__YOUR OBJECTIVE__. Dropping every picture, set down exactly the lines in the entries below, starting with the line with "J109 pin 1: n25 -> COM" and going on through the line with "J111 pin 1: +3V3 -> n3".

(Records from a data source)
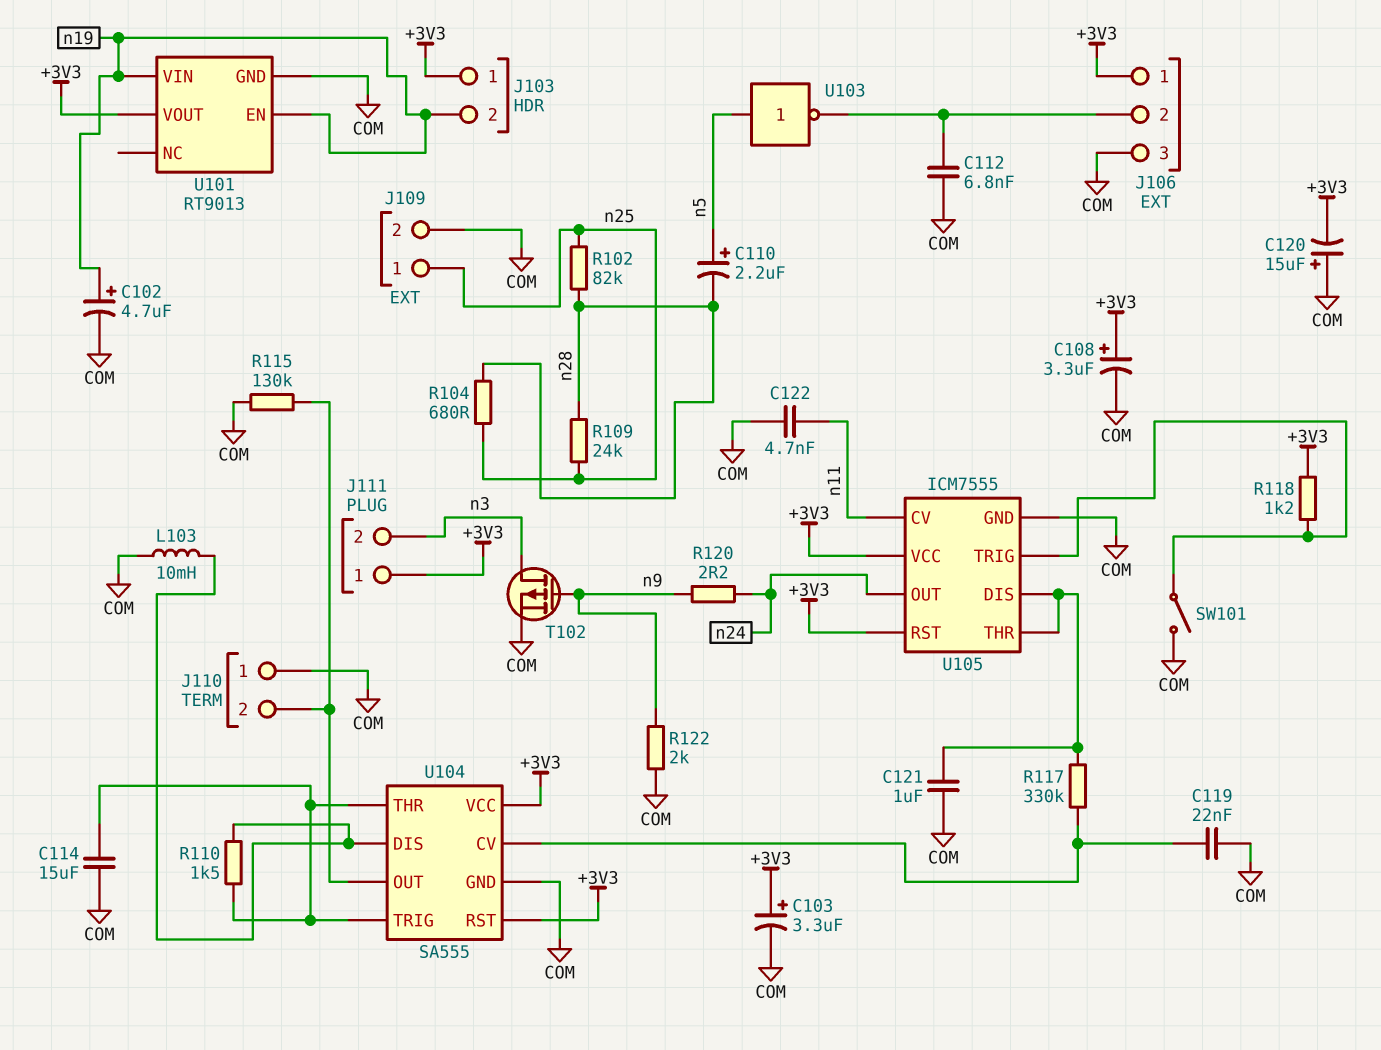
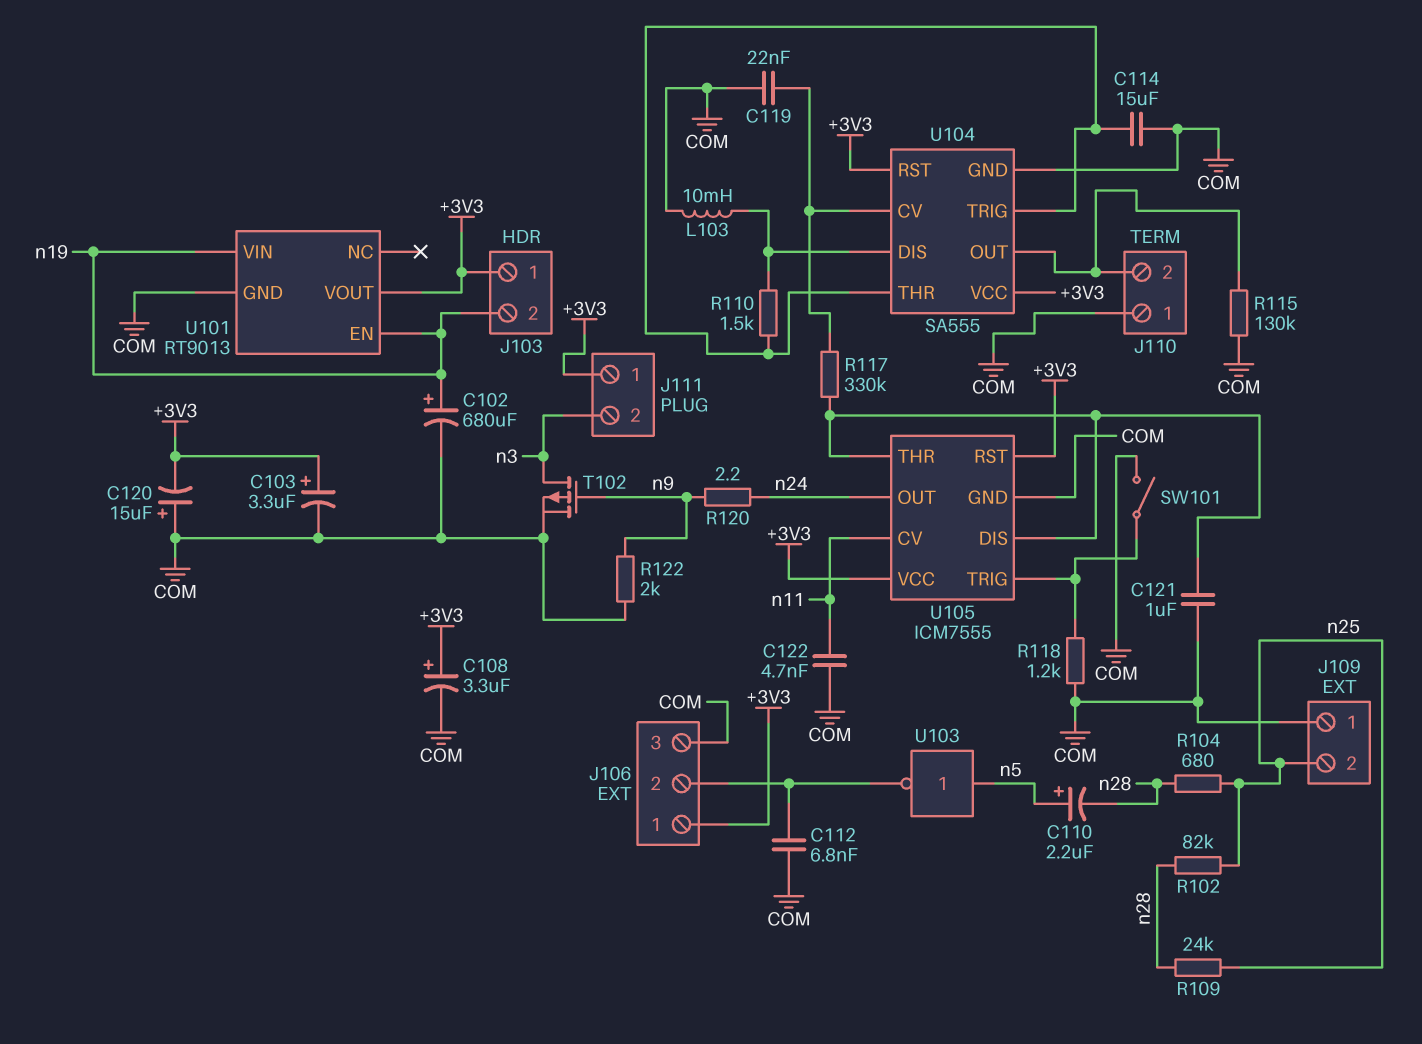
C102: 4.7uF (plus n19, minus COM) -> 680uF (plus n19, minus COM)
J109 pin 1: n25 -> COM
J109 pin 2: COM -> n25
R118: 1.2k (+3V3, U105/TRIG) -> 1.2k (COM, U105/TRIG)

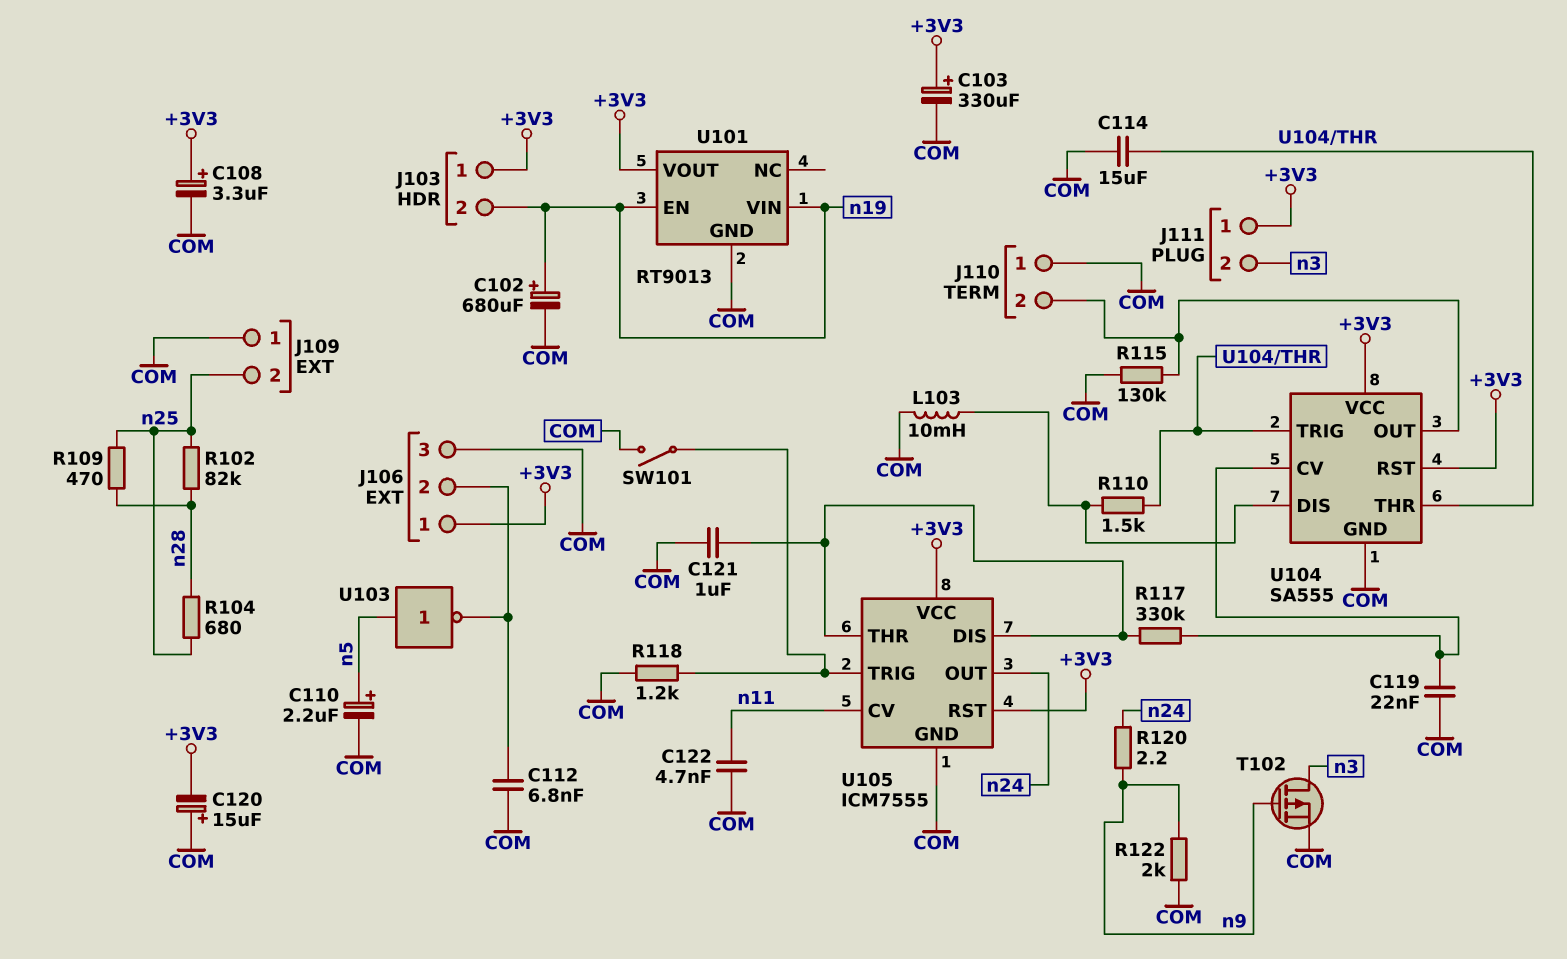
C103: 3.3uF (plus +3V3, minus COM) -> 330uF (plus +3V3, minus COM)
C110: 2.2uF (plus n5, minus n28) -> 2.2uF (plus n5, minus COM)
R109: 24k (n25, n28) -> 470 (n25, n28)

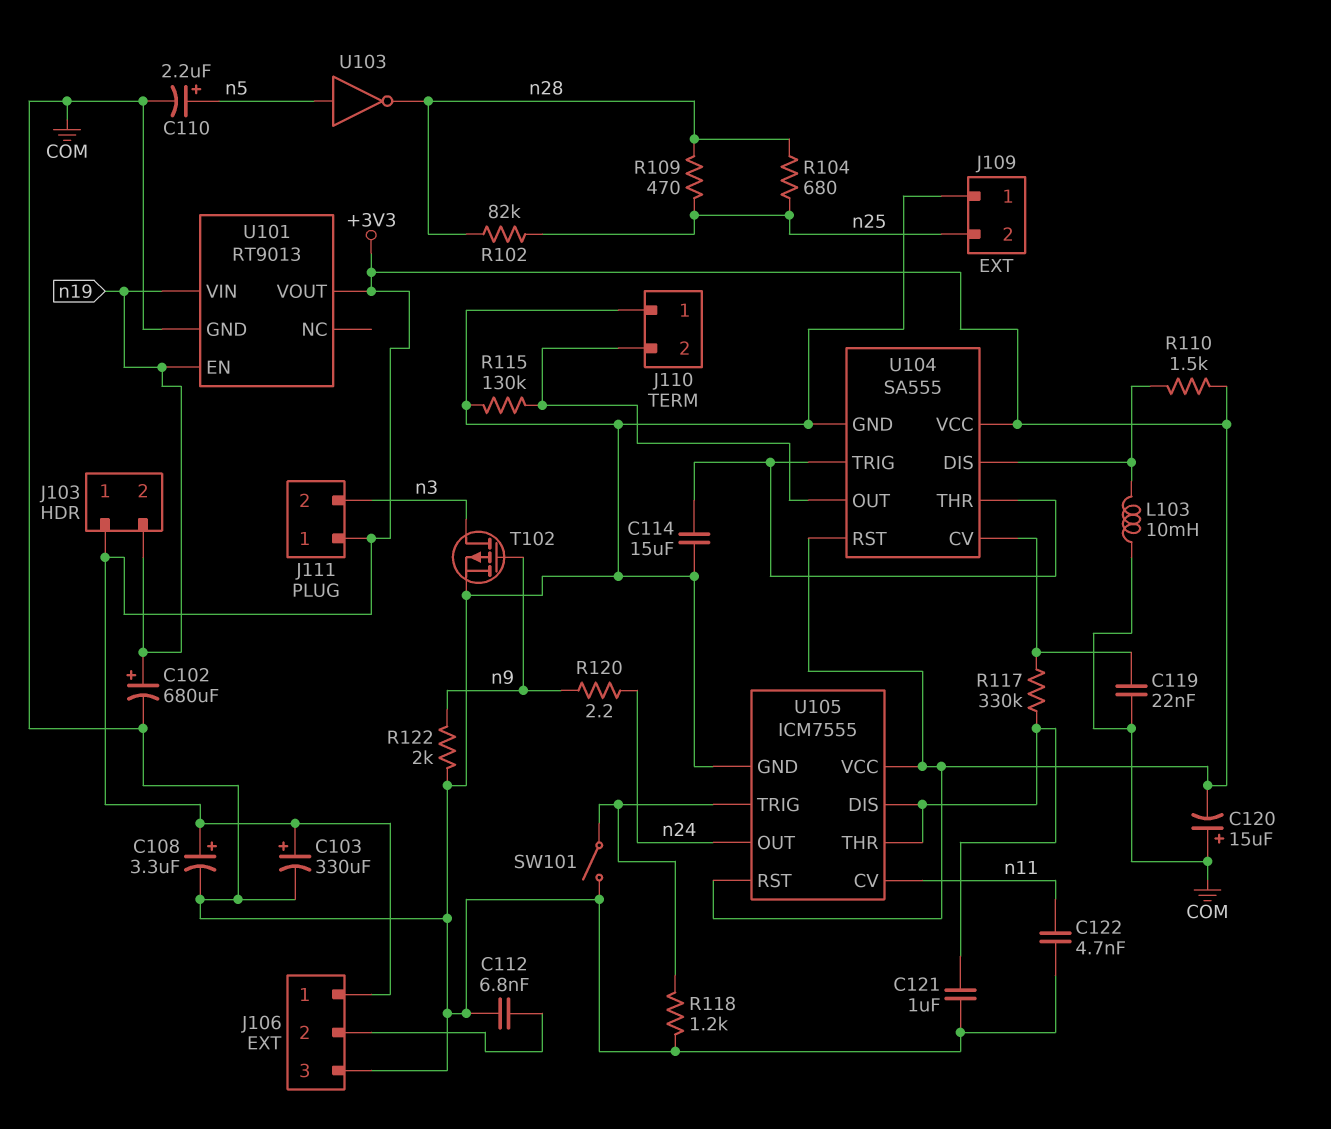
R110: 1.5k (U104/DIS, U104/THR) -> 1.5k (+3V3, U104/DIS)
U103: NOT (in n5, out J106/2) -> NOT (in n5, out n28)

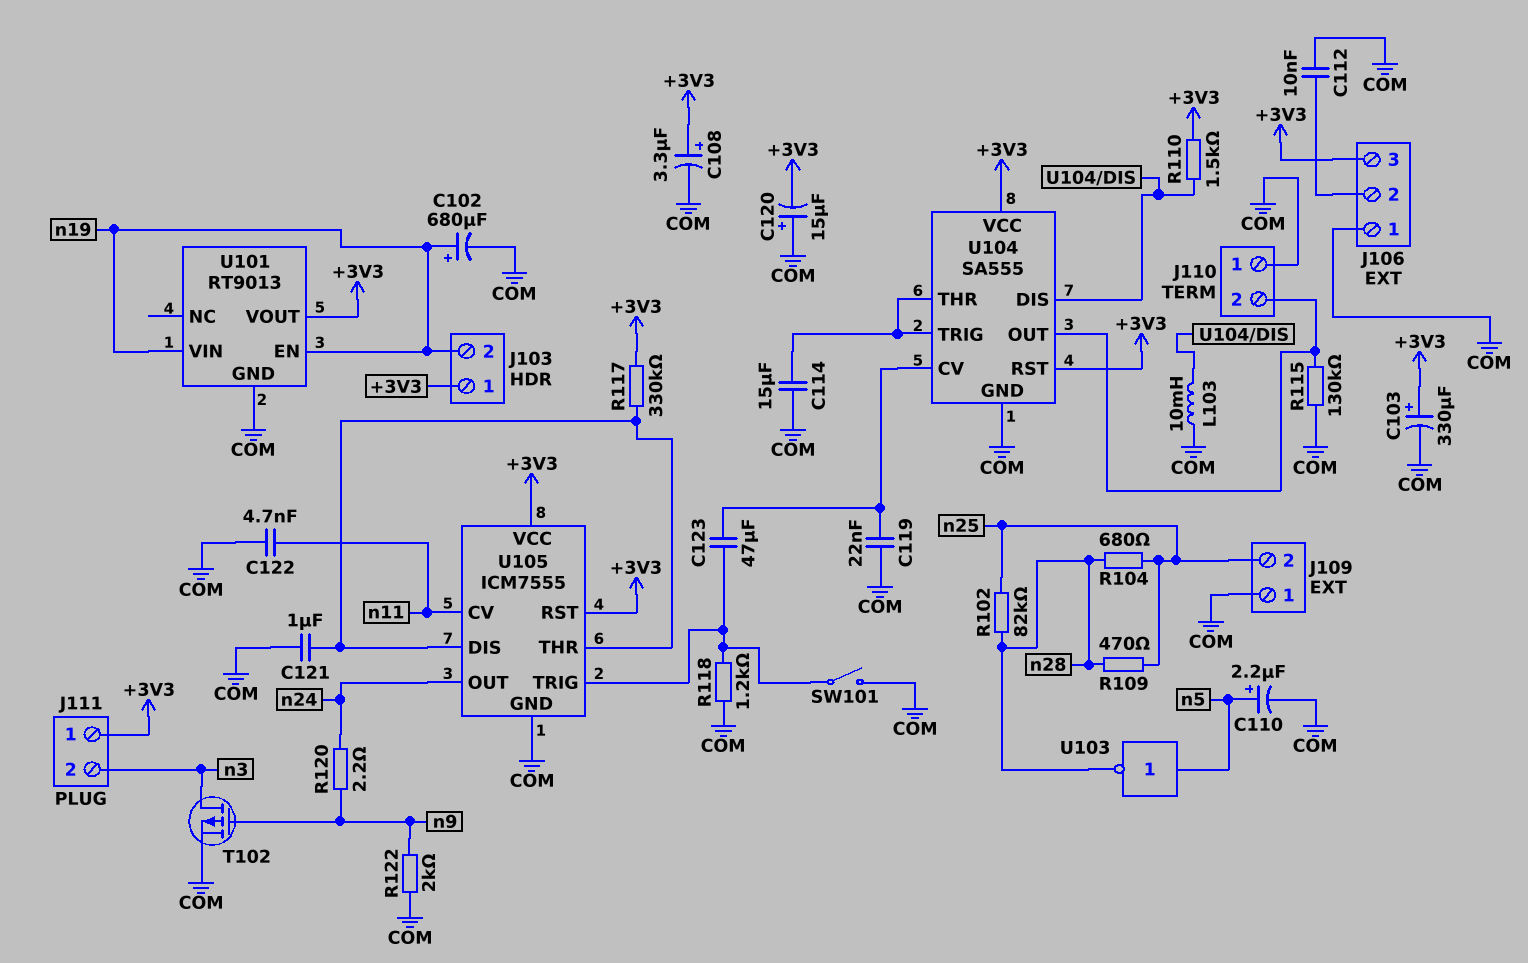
C112: 6.8nF (COM, J106/2) -> 10nF (COM, J106/2)
C123: none -> 47uF (U104/CV, U105/TRIG)
J106 pin 1: +3V3 -> COM
J106 pin 3: COM -> +3V3
R117: 330k (U104/CV, U105/DIS) -> 330k (+3V3, U105/DIS)

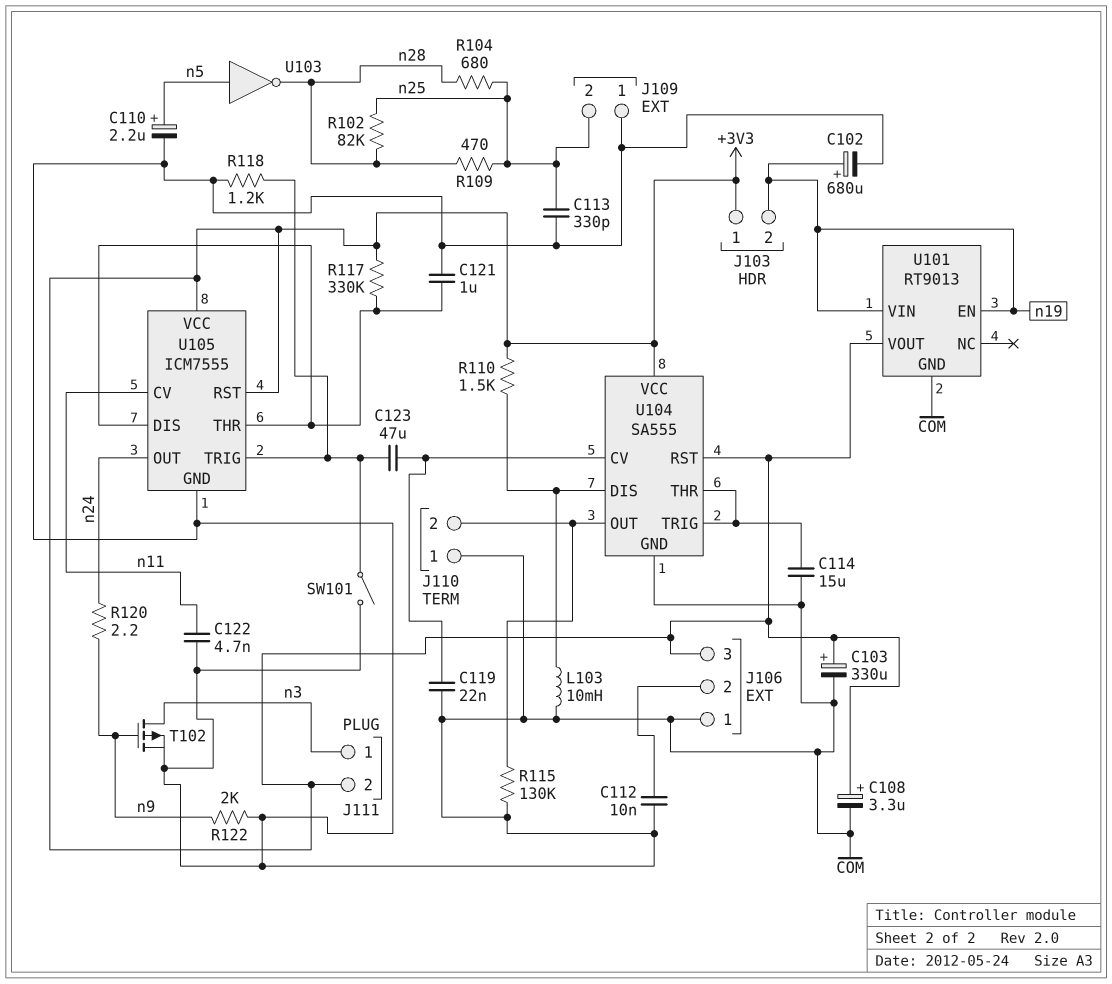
C113: none -> 330pF (COM, n25)
C120: 15uF (plus COM, minus +3V3) -> none
J111 pin 1: +3V3 -> n3
J111 pin 2: n3 -> +3V3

__OUTPUT FOR THIS EXERCISE__.
J109 pin 1: n25 -> COM
J109 pin 2: COM -> n25
R118: 1.2k (+3V3, U105/TRIG) -> 1.2k (COM, U105/TRIG)

C103: 3.3uF (plus +3V3, minus COM) -> 330uF (plus +3V3, minus COM)
C110: 2.2uF (plus n5, minus n28) -> 2.2uF (plus n5, minus COM)
R109: 24k (n25, n28) -> 470 (n25, n28)

R110: 1.5k (U104/DIS, U104/THR) -> 1.5k (+3V3, U104/DIS)
U103: NOT (in n5, out J106/2) -> NOT (in n5, out n28)

C112: 6.8nF (COM, J106/2) -> 10nF (COM, J106/2)
C123: none -> 47uF (U104/CV, U105/TRIG)
J106 pin 1: +3V3 -> COM
J106 pin 3: COM -> +3V3
R117: 330k (U104/CV, U105/DIS) -> 330k (+3V3, U105/DIS)

C113: none -> 330pF (COM, n25)
C120: 15uF (plus COM, minus +3V3) -> none
J111 pin 1: +3V3 -> n3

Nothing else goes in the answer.